= DIRECTIONS =
Repeat exactly, and only, the lines from the one holding "J1 pin 2: VA -> none" through the last line of the records below.

(EXERCISE INPUT Opens)

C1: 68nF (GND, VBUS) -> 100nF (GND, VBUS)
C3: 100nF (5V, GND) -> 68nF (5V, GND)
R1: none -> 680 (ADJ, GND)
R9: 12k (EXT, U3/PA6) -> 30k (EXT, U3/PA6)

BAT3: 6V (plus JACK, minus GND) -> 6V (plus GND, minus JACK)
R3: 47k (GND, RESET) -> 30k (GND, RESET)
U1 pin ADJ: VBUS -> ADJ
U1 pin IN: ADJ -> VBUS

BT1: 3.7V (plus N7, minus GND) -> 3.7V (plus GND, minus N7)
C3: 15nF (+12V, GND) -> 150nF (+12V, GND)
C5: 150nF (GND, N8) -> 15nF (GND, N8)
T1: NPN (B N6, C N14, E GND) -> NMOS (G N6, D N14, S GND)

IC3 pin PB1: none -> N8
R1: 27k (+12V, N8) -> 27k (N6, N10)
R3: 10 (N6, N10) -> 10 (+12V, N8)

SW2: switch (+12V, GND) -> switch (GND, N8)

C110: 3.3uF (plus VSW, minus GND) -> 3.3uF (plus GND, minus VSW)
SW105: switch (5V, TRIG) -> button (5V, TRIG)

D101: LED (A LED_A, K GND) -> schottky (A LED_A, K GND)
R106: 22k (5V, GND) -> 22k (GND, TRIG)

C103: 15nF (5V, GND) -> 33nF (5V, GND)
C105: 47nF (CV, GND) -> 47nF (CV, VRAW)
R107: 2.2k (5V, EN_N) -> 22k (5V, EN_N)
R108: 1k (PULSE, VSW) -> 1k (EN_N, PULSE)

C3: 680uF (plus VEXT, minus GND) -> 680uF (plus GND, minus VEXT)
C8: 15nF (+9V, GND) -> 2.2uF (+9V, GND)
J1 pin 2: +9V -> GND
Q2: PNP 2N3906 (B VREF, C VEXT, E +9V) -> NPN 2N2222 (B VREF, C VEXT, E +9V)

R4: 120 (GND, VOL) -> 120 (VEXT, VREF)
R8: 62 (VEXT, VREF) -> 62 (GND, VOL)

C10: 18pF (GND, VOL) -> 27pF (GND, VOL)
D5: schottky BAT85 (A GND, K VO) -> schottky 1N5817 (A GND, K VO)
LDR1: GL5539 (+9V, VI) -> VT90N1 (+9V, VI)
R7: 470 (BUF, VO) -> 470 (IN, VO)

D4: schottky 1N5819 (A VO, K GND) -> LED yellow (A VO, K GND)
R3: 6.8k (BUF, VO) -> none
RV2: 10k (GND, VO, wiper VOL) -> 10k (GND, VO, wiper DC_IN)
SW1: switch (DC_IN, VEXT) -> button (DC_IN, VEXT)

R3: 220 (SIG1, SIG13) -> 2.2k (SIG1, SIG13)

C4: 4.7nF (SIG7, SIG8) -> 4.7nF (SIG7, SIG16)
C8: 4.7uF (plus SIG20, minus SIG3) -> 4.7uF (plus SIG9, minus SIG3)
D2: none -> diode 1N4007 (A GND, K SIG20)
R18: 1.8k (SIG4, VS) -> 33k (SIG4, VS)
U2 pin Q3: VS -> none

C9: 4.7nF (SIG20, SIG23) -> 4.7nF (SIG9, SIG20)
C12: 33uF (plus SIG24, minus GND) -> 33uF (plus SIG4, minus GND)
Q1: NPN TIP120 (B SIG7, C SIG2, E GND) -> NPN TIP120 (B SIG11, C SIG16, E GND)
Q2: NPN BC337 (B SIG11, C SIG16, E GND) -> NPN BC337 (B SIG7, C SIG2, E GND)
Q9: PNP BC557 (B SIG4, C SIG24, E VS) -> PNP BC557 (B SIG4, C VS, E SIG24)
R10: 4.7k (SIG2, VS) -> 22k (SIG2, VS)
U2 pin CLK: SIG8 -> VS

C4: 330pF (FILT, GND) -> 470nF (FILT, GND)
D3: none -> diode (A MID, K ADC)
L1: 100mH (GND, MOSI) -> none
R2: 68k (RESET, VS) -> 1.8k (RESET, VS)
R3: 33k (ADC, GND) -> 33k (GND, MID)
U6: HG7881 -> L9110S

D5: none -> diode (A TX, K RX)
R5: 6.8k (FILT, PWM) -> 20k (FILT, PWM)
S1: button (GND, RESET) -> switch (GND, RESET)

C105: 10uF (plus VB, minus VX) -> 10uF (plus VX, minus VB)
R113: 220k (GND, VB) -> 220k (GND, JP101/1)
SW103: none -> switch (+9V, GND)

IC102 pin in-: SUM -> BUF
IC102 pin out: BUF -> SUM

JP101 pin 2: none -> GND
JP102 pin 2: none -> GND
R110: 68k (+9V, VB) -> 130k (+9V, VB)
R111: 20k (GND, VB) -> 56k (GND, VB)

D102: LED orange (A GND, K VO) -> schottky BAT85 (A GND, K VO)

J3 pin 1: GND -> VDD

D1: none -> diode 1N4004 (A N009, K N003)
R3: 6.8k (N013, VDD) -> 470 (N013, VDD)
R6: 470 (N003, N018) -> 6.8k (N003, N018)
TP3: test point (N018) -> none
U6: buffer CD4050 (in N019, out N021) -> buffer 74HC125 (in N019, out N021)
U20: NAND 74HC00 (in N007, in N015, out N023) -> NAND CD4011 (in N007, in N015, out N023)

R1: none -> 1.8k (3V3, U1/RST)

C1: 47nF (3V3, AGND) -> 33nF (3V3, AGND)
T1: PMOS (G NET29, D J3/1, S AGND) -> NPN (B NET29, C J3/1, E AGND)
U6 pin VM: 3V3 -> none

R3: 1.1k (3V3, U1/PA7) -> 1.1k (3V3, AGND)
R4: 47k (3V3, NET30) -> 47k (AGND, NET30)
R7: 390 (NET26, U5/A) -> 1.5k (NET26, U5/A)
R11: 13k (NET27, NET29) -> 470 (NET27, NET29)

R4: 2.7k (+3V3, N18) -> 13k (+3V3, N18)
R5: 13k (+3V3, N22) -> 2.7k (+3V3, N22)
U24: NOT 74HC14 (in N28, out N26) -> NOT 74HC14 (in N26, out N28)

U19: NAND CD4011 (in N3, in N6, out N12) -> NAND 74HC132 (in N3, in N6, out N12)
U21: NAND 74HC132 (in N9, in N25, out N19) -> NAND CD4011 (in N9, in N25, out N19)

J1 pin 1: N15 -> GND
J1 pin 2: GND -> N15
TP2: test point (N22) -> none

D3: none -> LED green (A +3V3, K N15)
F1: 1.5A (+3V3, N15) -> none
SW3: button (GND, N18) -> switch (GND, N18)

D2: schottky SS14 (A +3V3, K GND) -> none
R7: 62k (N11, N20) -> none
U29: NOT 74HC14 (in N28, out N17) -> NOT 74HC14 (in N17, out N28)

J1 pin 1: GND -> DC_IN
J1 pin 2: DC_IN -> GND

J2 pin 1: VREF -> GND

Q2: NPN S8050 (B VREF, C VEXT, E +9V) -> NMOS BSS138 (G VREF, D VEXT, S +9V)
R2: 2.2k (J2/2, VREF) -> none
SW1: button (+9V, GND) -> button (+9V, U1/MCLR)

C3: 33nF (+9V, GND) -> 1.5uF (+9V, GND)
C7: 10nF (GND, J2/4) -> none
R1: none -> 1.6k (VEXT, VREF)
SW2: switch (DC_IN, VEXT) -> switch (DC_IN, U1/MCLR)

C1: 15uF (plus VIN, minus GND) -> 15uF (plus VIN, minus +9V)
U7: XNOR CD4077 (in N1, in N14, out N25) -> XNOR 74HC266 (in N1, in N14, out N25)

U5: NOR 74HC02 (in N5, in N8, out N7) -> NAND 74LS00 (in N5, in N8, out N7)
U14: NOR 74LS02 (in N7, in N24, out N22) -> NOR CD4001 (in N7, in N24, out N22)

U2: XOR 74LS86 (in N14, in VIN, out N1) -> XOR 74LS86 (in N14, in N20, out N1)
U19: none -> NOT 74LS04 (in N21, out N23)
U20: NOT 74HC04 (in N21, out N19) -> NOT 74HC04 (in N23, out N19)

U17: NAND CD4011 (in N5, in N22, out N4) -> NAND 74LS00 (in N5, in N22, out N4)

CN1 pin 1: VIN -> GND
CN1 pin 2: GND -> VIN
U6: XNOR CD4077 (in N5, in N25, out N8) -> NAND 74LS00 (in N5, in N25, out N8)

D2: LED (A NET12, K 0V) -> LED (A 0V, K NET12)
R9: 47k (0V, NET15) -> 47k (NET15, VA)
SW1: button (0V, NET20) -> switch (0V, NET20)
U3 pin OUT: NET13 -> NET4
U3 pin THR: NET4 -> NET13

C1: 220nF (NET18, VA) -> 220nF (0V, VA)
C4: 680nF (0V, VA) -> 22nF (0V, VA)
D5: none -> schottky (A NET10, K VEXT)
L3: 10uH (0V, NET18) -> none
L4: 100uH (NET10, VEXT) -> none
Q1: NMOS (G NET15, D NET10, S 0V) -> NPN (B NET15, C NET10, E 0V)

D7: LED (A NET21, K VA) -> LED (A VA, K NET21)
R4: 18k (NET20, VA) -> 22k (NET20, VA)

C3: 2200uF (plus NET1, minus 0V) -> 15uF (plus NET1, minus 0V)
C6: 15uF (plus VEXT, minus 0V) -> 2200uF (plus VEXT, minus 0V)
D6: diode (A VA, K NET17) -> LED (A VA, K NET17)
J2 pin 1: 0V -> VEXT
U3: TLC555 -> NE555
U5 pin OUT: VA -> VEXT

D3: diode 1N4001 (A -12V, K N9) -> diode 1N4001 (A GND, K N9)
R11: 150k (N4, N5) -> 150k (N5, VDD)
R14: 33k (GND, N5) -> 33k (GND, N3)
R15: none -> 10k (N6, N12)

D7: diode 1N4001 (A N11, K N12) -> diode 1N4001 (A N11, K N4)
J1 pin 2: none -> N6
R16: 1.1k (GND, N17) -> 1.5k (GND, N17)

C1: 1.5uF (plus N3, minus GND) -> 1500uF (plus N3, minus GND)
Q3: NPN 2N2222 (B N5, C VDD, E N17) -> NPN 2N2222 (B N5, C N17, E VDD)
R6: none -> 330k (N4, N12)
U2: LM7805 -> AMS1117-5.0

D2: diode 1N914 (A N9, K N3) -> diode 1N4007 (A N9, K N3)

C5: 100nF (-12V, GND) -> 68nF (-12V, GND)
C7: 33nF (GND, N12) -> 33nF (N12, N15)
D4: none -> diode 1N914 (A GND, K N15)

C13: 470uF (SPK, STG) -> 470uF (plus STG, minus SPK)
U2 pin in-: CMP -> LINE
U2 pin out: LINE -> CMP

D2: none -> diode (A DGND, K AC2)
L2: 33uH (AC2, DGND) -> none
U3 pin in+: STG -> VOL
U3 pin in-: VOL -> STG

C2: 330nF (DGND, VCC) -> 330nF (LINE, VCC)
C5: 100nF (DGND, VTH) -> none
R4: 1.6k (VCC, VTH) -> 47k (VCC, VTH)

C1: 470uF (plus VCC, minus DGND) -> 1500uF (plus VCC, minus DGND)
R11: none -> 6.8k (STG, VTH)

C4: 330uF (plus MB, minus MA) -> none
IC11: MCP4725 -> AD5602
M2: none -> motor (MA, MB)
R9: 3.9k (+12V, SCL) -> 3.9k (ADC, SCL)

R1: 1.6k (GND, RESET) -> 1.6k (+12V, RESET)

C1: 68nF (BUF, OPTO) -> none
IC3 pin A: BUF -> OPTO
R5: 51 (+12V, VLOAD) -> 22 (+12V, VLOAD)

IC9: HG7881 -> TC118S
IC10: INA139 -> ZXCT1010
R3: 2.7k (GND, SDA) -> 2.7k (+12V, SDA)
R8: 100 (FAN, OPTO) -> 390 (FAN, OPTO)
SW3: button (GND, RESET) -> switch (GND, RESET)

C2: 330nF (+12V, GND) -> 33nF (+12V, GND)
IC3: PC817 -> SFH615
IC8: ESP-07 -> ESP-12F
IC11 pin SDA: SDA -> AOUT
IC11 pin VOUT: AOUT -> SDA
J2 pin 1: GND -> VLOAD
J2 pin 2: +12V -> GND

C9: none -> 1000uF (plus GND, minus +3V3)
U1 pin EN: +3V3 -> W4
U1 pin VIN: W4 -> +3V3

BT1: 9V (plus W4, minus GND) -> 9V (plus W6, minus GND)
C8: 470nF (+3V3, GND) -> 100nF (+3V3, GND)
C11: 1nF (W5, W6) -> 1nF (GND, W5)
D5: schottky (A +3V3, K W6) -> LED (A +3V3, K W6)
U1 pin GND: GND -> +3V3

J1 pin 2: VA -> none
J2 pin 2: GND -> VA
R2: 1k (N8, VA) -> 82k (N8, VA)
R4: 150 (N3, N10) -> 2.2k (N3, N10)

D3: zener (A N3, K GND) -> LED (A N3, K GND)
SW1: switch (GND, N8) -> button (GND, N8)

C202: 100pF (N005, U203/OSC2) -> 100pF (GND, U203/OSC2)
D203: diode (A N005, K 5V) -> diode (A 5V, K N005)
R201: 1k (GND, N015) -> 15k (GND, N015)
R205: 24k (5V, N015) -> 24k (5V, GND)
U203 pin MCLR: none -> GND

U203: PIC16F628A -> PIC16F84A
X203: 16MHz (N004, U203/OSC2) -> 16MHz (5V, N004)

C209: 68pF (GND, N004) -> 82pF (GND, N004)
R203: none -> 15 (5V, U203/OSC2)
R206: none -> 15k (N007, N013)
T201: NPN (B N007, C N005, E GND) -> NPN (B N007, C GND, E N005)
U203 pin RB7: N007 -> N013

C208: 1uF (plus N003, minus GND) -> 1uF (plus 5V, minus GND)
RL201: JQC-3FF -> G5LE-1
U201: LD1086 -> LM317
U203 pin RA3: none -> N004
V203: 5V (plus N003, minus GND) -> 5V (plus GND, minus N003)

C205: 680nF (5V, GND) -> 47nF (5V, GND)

(EXERCISE INPUT Closes)

= WORKED SOLUTION =
J1 pin 2: VA -> none
J2 pin 2: GND -> VA
R2: 1k (N8, VA) -> 82k (N8, VA)
R4: 150 (N3, N10) -> 2.2k (N3, N10)

D3: zener (A N3, K GND) -> LED (A N3, K GND)
SW1: switch (GND, N8) -> button (GND, N8)

C202: 100pF (N005, U203/OSC2) -> 100pF (GND, U203/OSC2)
D203: diode (A N005, K 5V) -> diode (A 5V, K N005)
R201: 1k (GND, N015) -> 15k (GND, N015)
R205: 24k (5V, N015) -> 24k (5V, GND)
U203 pin MCLR: none -> GND

U203: PIC16F628A -> PIC16F84A
X203: 16MHz (N004, U203/OSC2) -> 16MHz (5V, N004)

C209: 68pF (GND, N004) -> 82pF (GND, N004)
R203: none -> 15 (5V, U203/OSC2)
R206: none -> 15k (N007, N013)
T201: NPN (B N007, C N005, E GND) -> NPN (B N007, C GND, E N005)
U203 pin RB7: N007 -> N013

C208: 1uF (plus N003, minus GND) -> 1uF (plus 5V, minus GND)
RL201: JQC-3FF -> G5LE-1
U201: LD1086 -> LM317
U203 pin RA3: none -> N004
V203: 5V (plus N003, minus GND) -> 5V (plus GND, minus N003)

C205: 680nF (5V, GND) -> 47nF (5V, GND)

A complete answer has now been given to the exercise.